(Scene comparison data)
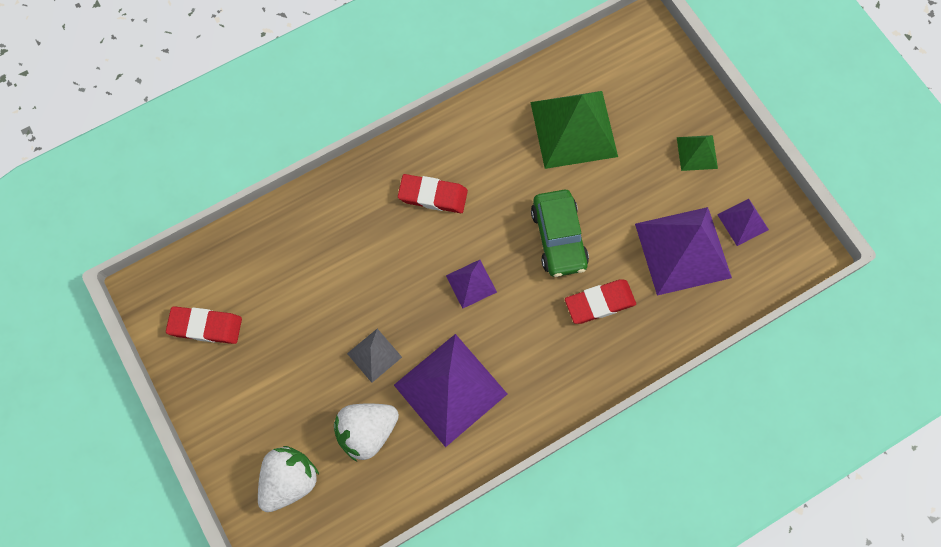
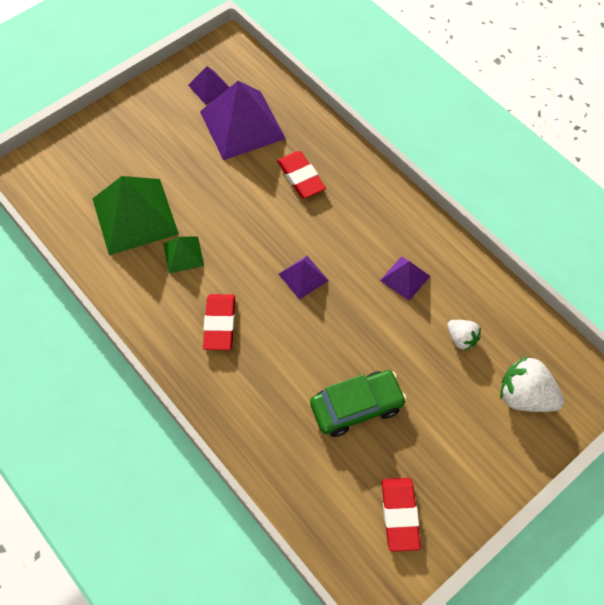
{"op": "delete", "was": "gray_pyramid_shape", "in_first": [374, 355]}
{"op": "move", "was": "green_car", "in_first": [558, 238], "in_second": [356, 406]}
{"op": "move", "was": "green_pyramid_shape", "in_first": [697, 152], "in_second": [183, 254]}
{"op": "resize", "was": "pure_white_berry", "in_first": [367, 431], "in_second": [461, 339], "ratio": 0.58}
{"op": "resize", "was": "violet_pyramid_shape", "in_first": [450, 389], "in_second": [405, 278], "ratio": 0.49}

→ WHAT IS EXPECTED
What lines in the entries contain "move"? Report each one by copying it.

→ RESULT OF THIS TASK
{"op": "move", "was": "green_car", "in_first": [558, 238], "in_second": [356, 406]}
{"op": "move", "was": "green_pyramid_shape", "in_first": [697, 152], "in_second": [183, 254]}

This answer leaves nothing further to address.